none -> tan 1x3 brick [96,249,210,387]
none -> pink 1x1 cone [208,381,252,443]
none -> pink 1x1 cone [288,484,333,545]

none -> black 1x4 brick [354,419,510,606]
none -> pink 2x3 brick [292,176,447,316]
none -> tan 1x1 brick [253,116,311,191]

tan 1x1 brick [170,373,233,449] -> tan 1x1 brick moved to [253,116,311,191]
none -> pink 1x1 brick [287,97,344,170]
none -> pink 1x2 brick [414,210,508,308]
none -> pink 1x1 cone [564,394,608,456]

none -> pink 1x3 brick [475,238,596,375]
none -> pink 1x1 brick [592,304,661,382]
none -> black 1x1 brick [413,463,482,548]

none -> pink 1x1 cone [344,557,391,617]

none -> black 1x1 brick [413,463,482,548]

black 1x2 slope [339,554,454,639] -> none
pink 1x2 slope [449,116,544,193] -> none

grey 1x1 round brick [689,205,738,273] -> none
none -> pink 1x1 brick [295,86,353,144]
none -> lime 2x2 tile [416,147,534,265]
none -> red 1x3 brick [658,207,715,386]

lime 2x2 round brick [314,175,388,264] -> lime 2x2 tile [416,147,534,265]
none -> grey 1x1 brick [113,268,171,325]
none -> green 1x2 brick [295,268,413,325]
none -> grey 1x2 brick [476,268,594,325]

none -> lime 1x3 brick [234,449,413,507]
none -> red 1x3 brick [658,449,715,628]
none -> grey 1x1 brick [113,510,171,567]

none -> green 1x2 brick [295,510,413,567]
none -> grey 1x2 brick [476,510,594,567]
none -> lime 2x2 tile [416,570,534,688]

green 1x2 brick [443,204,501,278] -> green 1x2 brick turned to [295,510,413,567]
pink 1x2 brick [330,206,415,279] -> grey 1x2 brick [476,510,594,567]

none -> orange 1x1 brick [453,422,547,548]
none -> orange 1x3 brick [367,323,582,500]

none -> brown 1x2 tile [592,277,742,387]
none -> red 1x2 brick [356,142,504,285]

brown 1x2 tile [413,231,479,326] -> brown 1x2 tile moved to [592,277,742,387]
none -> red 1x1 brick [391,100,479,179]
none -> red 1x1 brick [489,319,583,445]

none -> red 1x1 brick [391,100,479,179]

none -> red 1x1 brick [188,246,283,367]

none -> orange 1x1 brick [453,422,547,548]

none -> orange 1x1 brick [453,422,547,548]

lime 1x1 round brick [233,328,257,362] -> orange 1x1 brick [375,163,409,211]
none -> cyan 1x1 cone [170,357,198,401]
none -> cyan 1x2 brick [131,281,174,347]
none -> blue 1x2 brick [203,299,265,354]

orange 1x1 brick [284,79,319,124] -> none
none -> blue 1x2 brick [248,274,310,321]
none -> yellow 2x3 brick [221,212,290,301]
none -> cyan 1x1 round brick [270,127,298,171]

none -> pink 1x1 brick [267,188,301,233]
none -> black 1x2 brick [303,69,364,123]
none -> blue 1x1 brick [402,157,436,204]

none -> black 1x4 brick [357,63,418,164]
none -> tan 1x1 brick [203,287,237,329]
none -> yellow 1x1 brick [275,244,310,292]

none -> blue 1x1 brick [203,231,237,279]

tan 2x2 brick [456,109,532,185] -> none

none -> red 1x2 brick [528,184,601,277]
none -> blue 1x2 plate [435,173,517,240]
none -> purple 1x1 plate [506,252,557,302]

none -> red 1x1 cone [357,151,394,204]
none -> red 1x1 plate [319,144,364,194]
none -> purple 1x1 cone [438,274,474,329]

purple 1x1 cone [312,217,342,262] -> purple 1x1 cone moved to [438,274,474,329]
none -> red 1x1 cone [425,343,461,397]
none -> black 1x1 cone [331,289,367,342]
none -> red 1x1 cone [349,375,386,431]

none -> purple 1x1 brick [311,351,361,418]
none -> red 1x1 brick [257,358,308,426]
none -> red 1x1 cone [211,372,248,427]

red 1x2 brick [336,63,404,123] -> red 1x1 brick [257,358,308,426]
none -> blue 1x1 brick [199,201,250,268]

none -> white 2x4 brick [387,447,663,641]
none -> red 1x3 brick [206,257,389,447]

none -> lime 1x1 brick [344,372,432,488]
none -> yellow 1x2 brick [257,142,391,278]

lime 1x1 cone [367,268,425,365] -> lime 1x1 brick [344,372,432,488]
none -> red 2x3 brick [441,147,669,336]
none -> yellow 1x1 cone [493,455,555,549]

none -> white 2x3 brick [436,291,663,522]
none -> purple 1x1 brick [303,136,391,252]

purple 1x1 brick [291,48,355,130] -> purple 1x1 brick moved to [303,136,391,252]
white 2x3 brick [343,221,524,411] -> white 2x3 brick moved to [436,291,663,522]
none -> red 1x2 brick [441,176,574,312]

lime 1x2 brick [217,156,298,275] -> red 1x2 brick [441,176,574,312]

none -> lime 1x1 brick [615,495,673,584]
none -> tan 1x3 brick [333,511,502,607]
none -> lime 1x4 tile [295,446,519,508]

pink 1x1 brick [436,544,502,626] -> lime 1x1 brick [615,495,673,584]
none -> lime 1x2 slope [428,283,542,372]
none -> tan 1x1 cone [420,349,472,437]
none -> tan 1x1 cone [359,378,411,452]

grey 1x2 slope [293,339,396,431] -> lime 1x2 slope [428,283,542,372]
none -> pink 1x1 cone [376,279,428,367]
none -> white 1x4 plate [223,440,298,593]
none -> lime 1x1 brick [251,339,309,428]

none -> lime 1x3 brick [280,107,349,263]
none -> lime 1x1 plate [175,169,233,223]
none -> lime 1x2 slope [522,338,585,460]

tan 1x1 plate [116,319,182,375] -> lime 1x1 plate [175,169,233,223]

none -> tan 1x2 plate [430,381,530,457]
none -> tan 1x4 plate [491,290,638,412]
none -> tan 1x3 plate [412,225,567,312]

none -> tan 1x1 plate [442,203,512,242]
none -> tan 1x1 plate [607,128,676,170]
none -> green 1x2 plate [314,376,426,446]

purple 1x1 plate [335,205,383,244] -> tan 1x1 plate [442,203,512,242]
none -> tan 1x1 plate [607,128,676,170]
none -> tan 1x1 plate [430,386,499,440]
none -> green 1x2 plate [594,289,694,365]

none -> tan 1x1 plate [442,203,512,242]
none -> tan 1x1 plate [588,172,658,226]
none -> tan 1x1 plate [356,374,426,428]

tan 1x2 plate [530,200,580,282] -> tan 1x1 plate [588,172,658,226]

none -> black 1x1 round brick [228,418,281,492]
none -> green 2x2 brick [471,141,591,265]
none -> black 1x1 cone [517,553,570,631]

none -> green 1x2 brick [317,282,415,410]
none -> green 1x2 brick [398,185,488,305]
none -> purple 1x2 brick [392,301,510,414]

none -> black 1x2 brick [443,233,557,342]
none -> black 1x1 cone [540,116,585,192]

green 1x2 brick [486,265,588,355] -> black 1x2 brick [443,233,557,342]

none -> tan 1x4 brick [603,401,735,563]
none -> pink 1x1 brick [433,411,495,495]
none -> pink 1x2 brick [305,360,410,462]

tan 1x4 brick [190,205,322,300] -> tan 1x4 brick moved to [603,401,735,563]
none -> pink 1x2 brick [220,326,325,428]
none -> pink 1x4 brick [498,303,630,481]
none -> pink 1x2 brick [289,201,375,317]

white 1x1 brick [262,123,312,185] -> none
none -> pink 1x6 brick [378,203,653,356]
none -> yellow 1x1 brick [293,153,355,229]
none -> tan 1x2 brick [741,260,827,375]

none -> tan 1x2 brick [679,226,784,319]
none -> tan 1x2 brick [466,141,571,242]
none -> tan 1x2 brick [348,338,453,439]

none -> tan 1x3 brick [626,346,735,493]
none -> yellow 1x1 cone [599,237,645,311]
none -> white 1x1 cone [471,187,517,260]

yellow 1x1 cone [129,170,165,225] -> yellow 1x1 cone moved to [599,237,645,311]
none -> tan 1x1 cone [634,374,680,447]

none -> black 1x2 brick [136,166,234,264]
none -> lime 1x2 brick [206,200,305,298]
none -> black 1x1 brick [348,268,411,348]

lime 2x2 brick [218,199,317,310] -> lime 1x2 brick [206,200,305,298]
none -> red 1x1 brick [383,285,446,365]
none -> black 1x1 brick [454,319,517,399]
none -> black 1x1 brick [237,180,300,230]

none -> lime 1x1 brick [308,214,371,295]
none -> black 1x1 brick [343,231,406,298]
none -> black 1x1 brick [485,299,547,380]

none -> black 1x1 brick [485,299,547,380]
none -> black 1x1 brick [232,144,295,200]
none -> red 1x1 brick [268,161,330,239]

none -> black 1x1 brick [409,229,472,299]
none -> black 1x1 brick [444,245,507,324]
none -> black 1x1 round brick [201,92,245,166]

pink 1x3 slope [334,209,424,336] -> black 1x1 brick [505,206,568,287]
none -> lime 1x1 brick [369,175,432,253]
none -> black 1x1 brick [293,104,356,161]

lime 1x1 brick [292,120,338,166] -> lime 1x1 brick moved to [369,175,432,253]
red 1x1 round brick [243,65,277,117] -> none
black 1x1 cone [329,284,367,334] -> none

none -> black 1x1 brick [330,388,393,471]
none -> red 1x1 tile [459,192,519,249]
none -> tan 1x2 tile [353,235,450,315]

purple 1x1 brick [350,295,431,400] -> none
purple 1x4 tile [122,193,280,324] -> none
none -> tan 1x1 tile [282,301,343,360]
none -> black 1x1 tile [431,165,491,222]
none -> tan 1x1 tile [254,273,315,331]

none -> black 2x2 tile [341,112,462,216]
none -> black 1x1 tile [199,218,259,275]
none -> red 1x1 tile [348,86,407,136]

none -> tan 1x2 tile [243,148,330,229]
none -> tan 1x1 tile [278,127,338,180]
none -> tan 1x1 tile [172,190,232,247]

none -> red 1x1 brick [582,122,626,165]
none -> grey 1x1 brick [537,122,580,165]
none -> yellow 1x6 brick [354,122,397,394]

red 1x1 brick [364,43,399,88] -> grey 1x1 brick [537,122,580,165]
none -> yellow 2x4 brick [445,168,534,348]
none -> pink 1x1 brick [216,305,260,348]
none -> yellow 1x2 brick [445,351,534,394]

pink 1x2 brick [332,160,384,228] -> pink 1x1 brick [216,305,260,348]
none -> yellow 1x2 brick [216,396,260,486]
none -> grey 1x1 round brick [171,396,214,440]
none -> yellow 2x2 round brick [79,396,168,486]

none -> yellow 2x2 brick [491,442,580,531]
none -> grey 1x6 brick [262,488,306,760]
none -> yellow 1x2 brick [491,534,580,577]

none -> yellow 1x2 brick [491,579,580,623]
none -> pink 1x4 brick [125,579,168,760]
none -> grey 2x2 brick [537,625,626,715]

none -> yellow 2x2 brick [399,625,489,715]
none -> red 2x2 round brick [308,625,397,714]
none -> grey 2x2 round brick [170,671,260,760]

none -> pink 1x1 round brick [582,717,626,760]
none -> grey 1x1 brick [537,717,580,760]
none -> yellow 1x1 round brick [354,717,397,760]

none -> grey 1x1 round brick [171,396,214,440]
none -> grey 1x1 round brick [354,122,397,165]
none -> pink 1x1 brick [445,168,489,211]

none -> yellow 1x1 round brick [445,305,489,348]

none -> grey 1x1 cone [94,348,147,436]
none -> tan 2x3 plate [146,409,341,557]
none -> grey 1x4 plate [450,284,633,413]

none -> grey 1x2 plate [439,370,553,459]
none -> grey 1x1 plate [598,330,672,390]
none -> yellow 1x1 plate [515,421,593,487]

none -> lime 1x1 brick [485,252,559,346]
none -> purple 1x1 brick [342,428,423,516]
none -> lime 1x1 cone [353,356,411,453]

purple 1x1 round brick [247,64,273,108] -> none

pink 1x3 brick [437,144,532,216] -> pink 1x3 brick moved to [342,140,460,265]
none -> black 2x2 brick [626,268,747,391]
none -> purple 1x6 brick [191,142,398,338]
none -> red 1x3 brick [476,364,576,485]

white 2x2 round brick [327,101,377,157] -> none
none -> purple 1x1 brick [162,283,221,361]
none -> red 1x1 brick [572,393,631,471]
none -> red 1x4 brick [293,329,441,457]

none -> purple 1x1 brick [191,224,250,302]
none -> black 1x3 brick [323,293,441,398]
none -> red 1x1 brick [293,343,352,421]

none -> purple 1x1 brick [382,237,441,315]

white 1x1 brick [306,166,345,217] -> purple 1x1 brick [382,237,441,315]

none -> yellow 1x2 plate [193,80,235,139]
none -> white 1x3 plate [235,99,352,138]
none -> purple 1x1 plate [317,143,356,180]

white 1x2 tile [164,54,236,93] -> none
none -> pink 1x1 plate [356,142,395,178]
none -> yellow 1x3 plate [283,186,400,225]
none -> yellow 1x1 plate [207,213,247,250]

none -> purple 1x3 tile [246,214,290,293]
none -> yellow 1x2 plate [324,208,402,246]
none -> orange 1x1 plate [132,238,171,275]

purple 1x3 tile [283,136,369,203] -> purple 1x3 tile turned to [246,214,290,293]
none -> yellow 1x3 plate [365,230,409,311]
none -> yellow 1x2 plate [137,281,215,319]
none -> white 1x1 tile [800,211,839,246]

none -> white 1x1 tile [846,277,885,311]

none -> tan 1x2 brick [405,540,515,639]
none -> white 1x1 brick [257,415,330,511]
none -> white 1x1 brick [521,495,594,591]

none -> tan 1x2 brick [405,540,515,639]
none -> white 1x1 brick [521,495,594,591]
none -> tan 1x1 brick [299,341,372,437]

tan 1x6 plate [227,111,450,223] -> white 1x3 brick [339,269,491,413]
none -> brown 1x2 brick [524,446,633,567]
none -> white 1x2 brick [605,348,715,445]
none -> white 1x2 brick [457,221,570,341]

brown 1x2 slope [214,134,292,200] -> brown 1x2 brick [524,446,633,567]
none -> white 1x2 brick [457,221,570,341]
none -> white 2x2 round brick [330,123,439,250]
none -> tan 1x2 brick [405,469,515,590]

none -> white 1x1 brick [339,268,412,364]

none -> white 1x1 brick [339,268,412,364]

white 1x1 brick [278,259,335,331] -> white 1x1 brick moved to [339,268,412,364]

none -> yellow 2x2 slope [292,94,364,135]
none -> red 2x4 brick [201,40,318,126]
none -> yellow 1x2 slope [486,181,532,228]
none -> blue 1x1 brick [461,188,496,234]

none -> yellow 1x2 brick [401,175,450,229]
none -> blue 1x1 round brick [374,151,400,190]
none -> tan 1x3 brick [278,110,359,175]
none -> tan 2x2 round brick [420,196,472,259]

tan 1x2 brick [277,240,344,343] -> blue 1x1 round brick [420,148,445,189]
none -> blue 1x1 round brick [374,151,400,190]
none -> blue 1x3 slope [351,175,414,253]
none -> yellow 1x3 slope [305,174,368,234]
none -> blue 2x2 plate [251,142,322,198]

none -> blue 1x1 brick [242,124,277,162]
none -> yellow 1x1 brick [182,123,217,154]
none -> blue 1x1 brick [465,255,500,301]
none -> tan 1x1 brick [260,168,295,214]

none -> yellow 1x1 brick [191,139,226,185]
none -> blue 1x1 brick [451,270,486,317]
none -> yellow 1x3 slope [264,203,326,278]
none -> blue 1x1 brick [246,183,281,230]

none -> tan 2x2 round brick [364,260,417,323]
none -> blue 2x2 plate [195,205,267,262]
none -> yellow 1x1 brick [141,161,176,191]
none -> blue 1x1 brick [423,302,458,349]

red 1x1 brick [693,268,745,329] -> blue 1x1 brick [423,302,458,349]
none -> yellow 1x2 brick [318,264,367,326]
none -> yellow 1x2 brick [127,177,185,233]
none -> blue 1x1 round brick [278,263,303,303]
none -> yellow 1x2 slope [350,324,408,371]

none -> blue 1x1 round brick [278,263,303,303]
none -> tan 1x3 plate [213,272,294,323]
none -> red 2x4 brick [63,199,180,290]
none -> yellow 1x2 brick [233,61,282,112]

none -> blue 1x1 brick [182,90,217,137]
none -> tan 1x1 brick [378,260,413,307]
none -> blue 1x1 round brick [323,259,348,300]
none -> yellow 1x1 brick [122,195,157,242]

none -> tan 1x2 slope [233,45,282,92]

- WHAT THE TASK ASKS
Among the records above, only the lines between the line holding "none -> black 1x1 brick [444,245,507,324]" and the line holding "none -> grey 1x1 round brick [354,122,397,165]", inclusive, are to be output, exactly as written.

- RESPONSE BOX
none -> black 1x1 brick [444,245,507,324]
none -> black 1x1 round brick [201,92,245,166]

pink 1x3 slope [334,209,424,336] -> black 1x1 brick [505,206,568,287]
none -> lime 1x1 brick [369,175,432,253]
none -> black 1x1 brick [293,104,356,161]

lime 1x1 brick [292,120,338,166] -> lime 1x1 brick moved to [369,175,432,253]
red 1x1 round brick [243,65,277,117] -> none
black 1x1 cone [329,284,367,334] -> none

none -> black 1x1 brick [330,388,393,471]
none -> red 1x1 tile [459,192,519,249]
none -> tan 1x2 tile [353,235,450,315]

purple 1x1 brick [350,295,431,400] -> none
purple 1x4 tile [122,193,280,324] -> none
none -> tan 1x1 tile [282,301,343,360]
none -> black 1x1 tile [431,165,491,222]
none -> tan 1x1 tile [254,273,315,331]

none -> black 2x2 tile [341,112,462,216]
none -> black 1x1 tile [199,218,259,275]
none -> red 1x1 tile [348,86,407,136]

none -> tan 1x2 tile [243,148,330,229]
none -> tan 1x1 tile [278,127,338,180]
none -> tan 1x1 tile [172,190,232,247]

none -> red 1x1 brick [582,122,626,165]
none -> grey 1x1 brick [537,122,580,165]
none -> yellow 1x6 brick [354,122,397,394]

red 1x1 brick [364,43,399,88] -> grey 1x1 brick [537,122,580,165]
none -> yellow 2x4 brick [445,168,534,348]
none -> pink 1x1 brick [216,305,260,348]
none -> yellow 1x2 brick [445,351,534,394]

pink 1x2 brick [332,160,384,228] -> pink 1x1 brick [216,305,260,348]
none -> yellow 1x2 brick [216,396,260,486]
none -> grey 1x1 round brick [171,396,214,440]
none -> yellow 2x2 round brick [79,396,168,486]

none -> yellow 2x2 brick [491,442,580,531]
none -> grey 1x6 brick [262,488,306,760]
none -> yellow 1x2 brick [491,534,580,577]

none -> yellow 1x2 brick [491,579,580,623]
none -> pink 1x4 brick [125,579,168,760]
none -> grey 2x2 brick [537,625,626,715]

none -> yellow 2x2 brick [399,625,489,715]
none -> red 2x2 round brick [308,625,397,714]
none -> grey 2x2 round brick [170,671,260,760]

none -> pink 1x1 round brick [582,717,626,760]
none -> grey 1x1 brick [537,717,580,760]
none -> yellow 1x1 round brick [354,717,397,760]

none -> grey 1x1 round brick [171,396,214,440]
none -> grey 1x1 round brick [354,122,397,165]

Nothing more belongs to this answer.